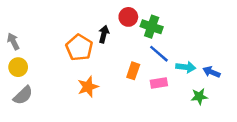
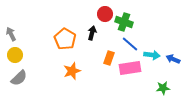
black arrow: (104, 34) -> (92, 33), moved
pink rectangle: (159, 83) -> (130, 68), size x1.5
green star: (199, 96) -> (163, 88), moved

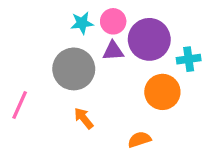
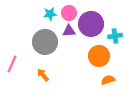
orange arrow: (84, 118) -> (43, 75), moved
orange semicircle: (139, 140) -> (108, 80), moved

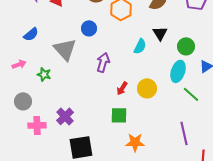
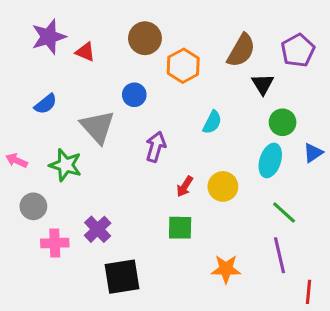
black triangle: (160, 33) -> (263, 84), moved
pink arrow: (19, 64) -> (17, 160), moved, turned -136
green star: (44, 74) -> (65, 165), size x1.5
green line: (191, 94) -> (284, 212), moved
orange star: (135, 142) -> (226, 269), moved

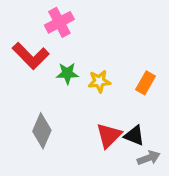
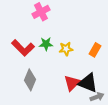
red L-shape: (31, 56) -> (23, 48), moved
black triangle: (134, 136) -> (88, 83), size x1.5

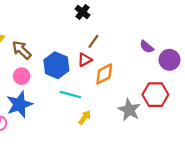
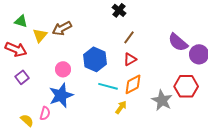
purple semicircle: (147, 47) -> (178, 42), size x1.5
brown arrow: (22, 50) -> (62, 28), moved, turned -72
red triangle: (85, 60) -> (130, 59), moved
orange diamond: (104, 74) -> (133, 84), moved

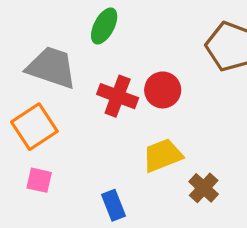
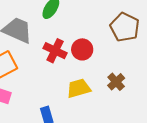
brown cross: (204, 188) -> (116, 82), moved

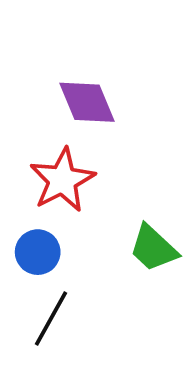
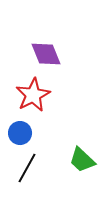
green trapezoid: (153, 248) -> (82, 160), moved

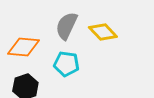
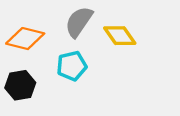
cyan pentagon: (66, 64) -> (72, 66), turned -30

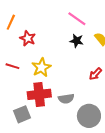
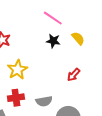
red cross: (39, 94) -> (16, 98), size x0.7

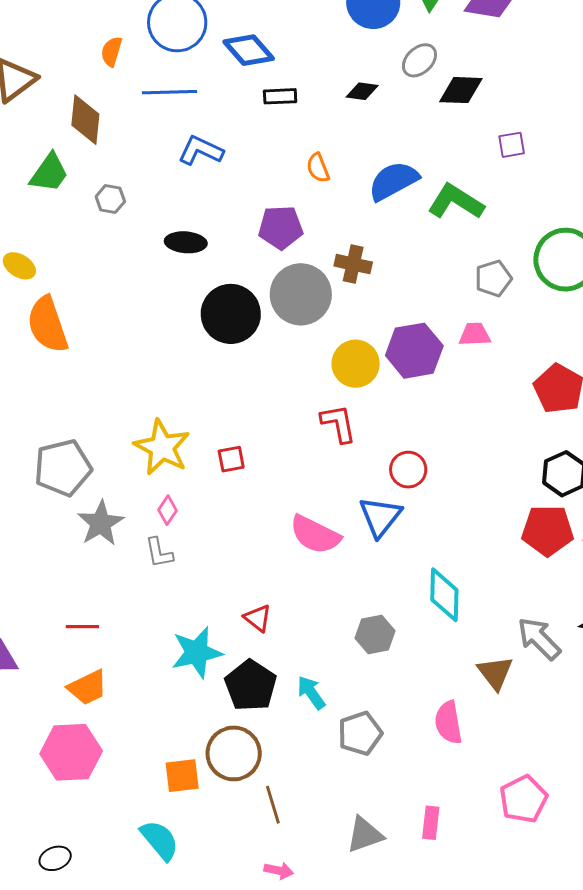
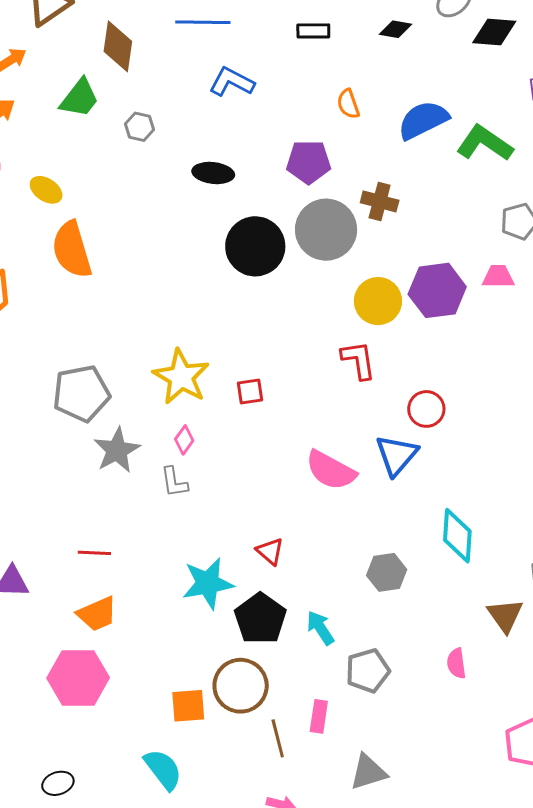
pink semicircle: (448, 722) -> (456, 663), size x0.7
pink rectangle: (431, 823) -> (319, 716), moved

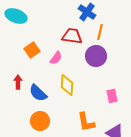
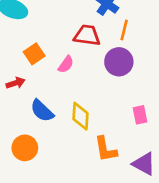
red arrow: (18, 82) -> (16, 83), moved, turned 72
yellow diamond: (67, 85) -> (80, 116), moved
orange circle: (40, 121) -> (25, 148), moved

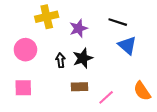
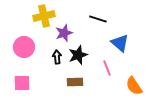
black line: (118, 22) -> (98, 19), moved
purple star: (78, 28) -> (64, 33), moved
pink line: (106, 97) -> (107, 68), moved, turned -70

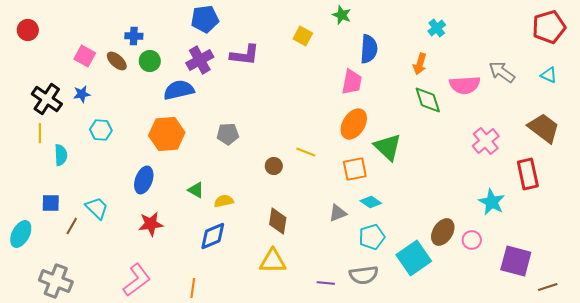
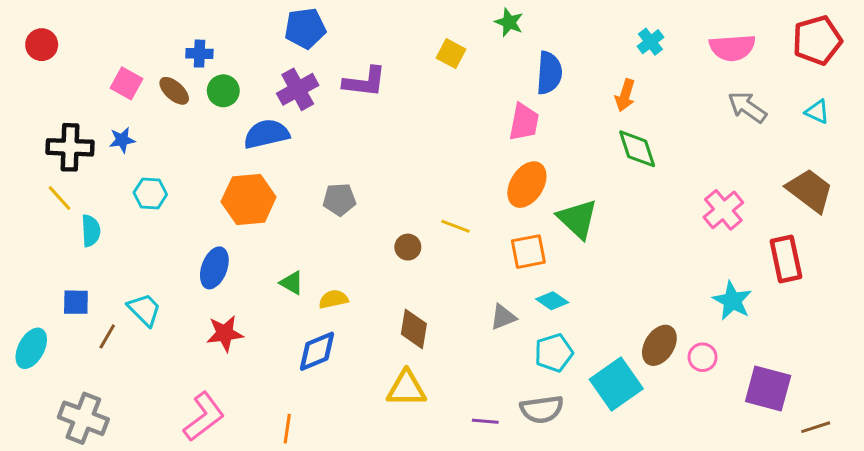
pink semicircle: (465, 85) -> (732, 48), moved
black cross: (47, 99) -> (70, 147), turned -32
yellow line: (40, 133) -> (60, 198), turned -42

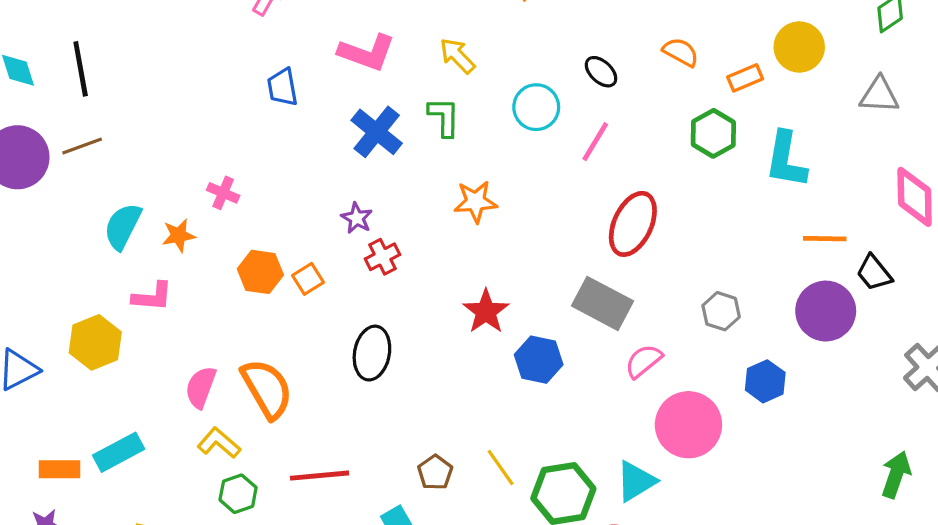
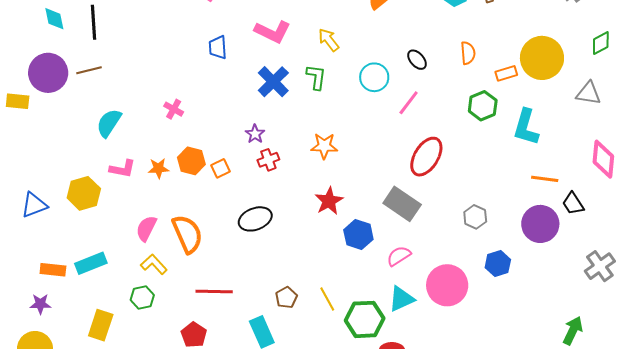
yellow circle: (799, 47) -> (542, 58), size x1.4
orange semicircle: (681, 52) -> (468, 53), turned 50
orange star: (475, 202) -> (324, 146), moved
orange star: (179, 235) -> (158, 168), moved
black ellipse: (372, 353) -> (255, 219), turned 52
pink semicircle: (644, 361) -> (399, 256), moved
cyan triangle: (636, 481) -> (401, 299), moved
green hexagon: (238, 494) -> (142, 298), moved

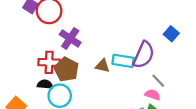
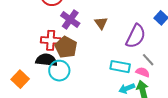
cyan rectangle: (123, 61) -> (120, 67), moved
brown triangle: (102, 66) -> (101, 23), moved, turned 40
black semicircle: (45, 84) -> (46, 60), size x1.5

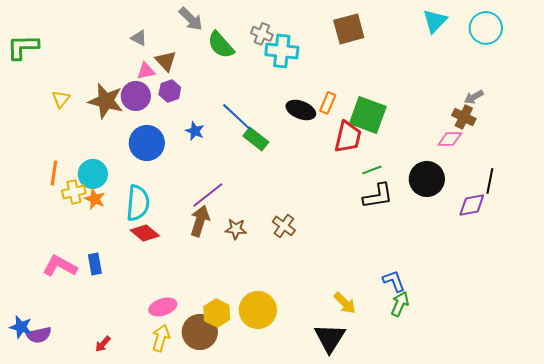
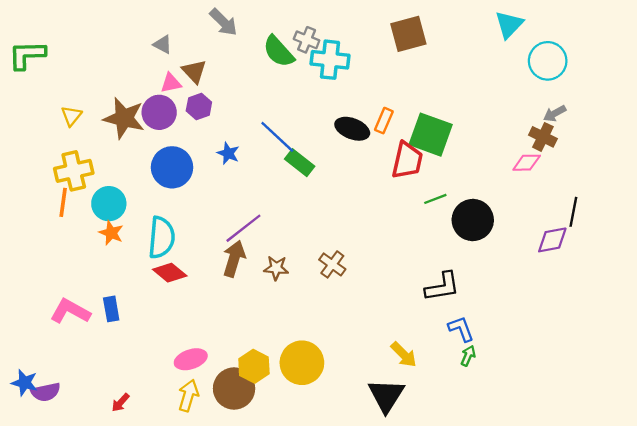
cyan circle: (486, 28) -> (548, 61), moved
green semicircle: (221, 45) -> (279, 51), moved
black circle: (427, 179) -> (473, 220), moved
yellow cross: (74, 192) -> (74, 171), moved, size x1.4
black L-shape: (378, 196) -> (442, 287), moved
green arrow: (400, 304) -> (468, 356), size x0.7

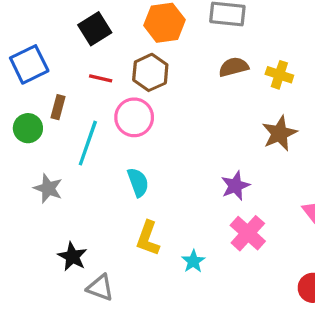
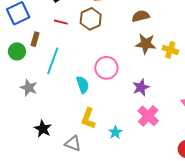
yellow cross: (279, 75) -> (170, 50), moved
pink circle: (134, 117) -> (106, 68), moved
brown star: (279, 133) -> (146, 44), moved, turned 30
gray triangle: (100, 288) -> (73, 144), moved

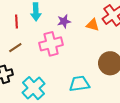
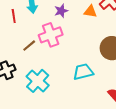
brown line: (15, 48) -> (29, 46), moved

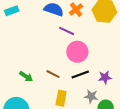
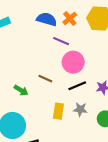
brown line: (53, 74) -> (45, 79), moved
gray star: (91, 96) -> (80, 109), moved

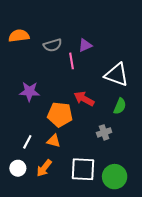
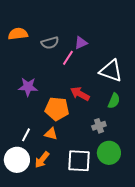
pink line: (71, 61) -> (68, 58), turned 42
white circle: (18, 168) -> (17, 160), size x1.6
green circle: (115, 177) -> (109, 153), moved

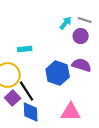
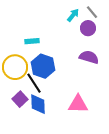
gray line: (85, 20) -> (92, 12), turned 32
blue hexagon: (58, 73) -> (43, 66), moved
purple square: (13, 98) -> (20, 99), moved

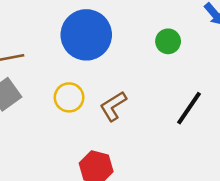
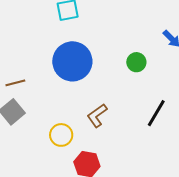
yellow circle: (69, 97) -> (61, 135), moved

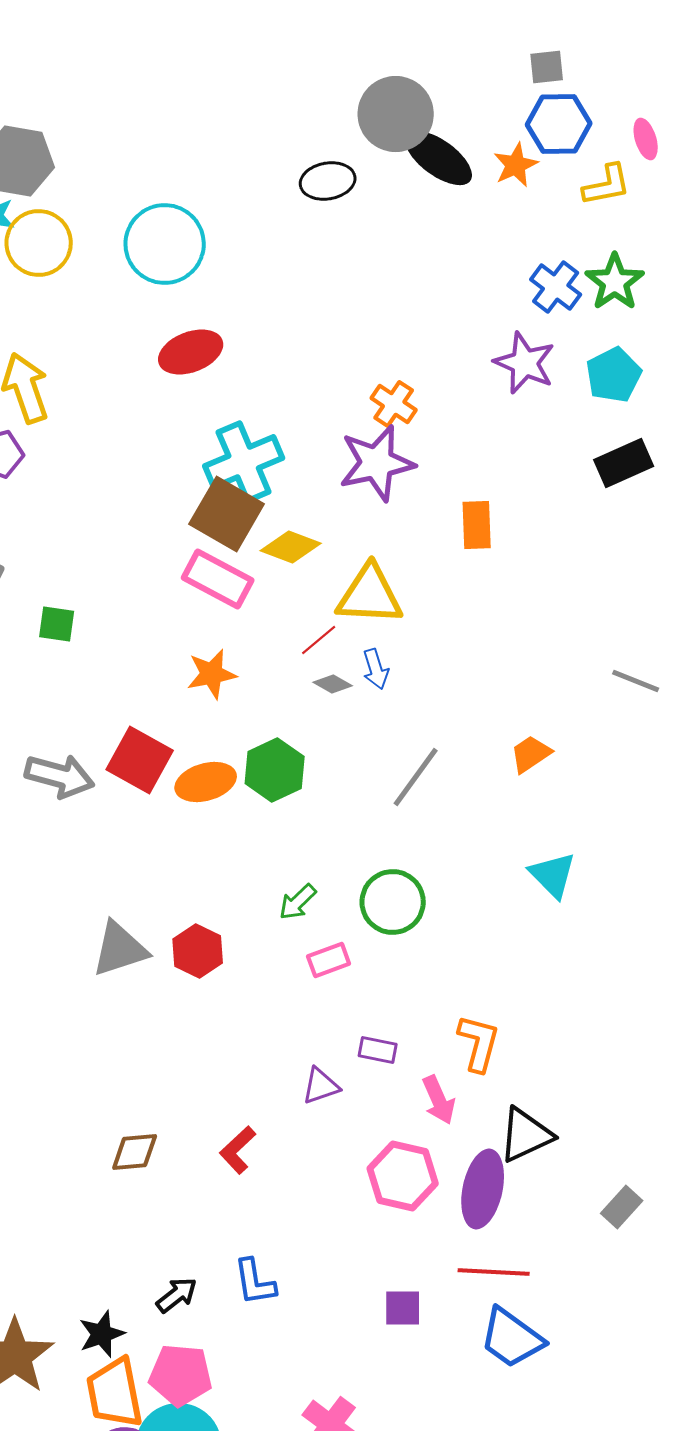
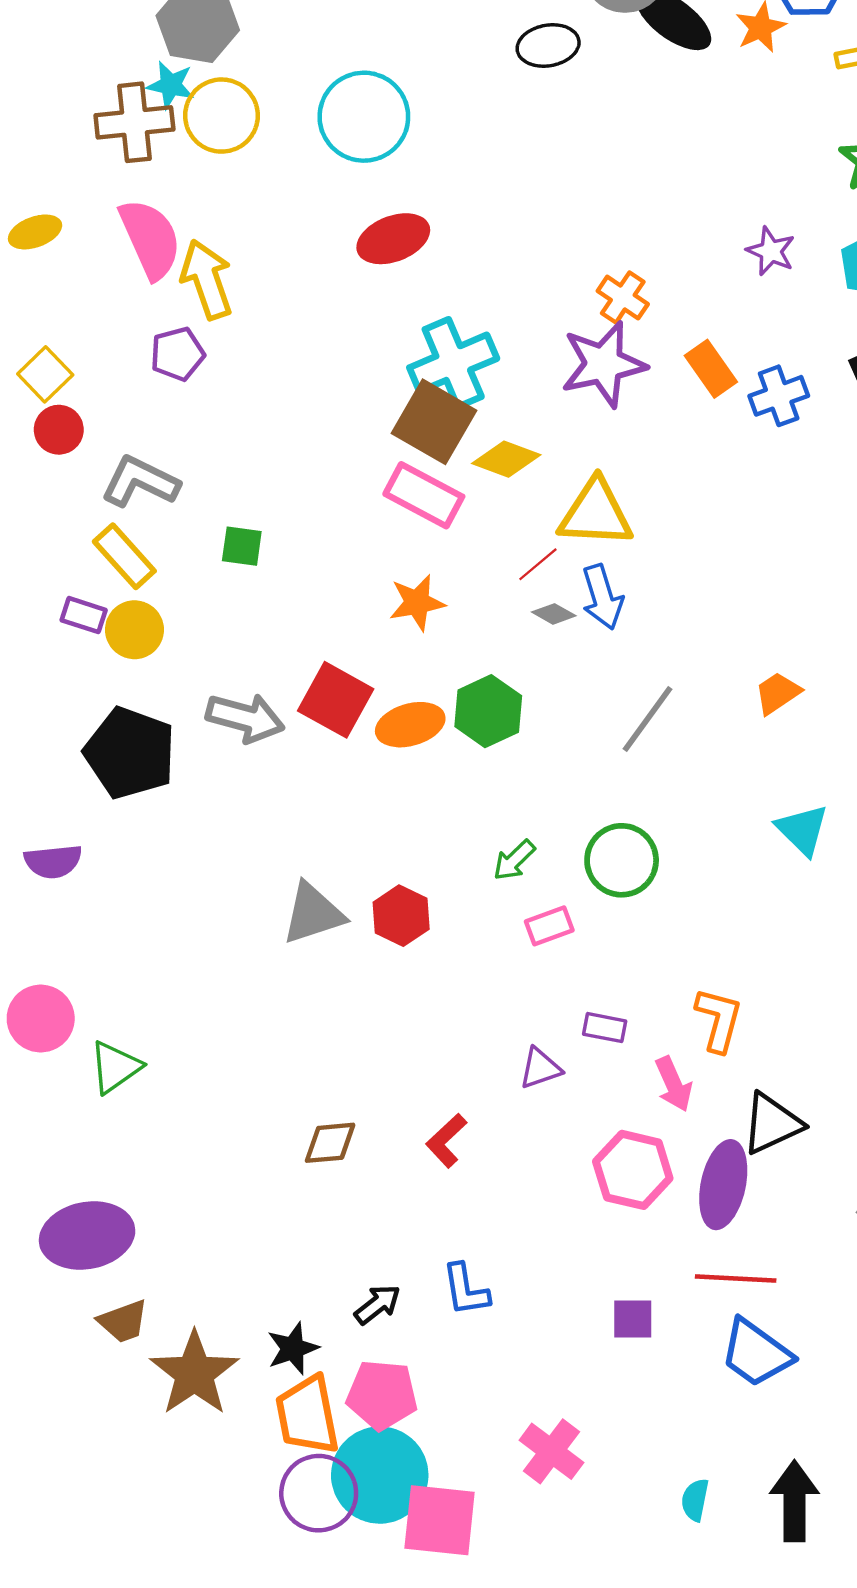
blue cross: (556, 287) -> (779, 396), moved, turned 33
purple star: (525, 363) -> (771, 251), size x0.7
orange rectangle: (477, 525) -> (711, 369), moved, turned -33
blue arrow: (376, 669) -> (602, 597), size x1.4

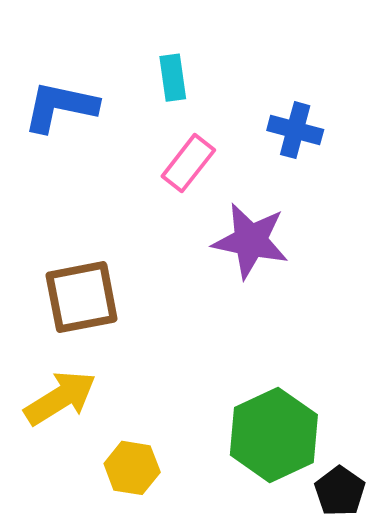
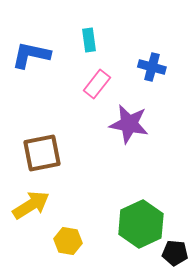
black pentagon: (340, 491) -> (175, 253), turned -30

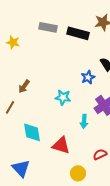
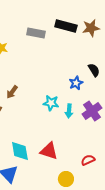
black rectangle: (78, 33) -> (66, 26), moved
cyan arrow: (84, 121) -> (69, 111), moved
cyan diamond: (32, 132) -> (20, 151), moved

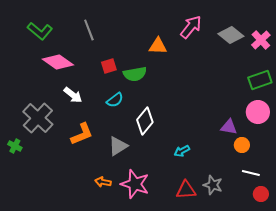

################

Exercise:
In the listing above, how many lines hold the string "rectangle"? Only the number is to be reported.

The answer:
5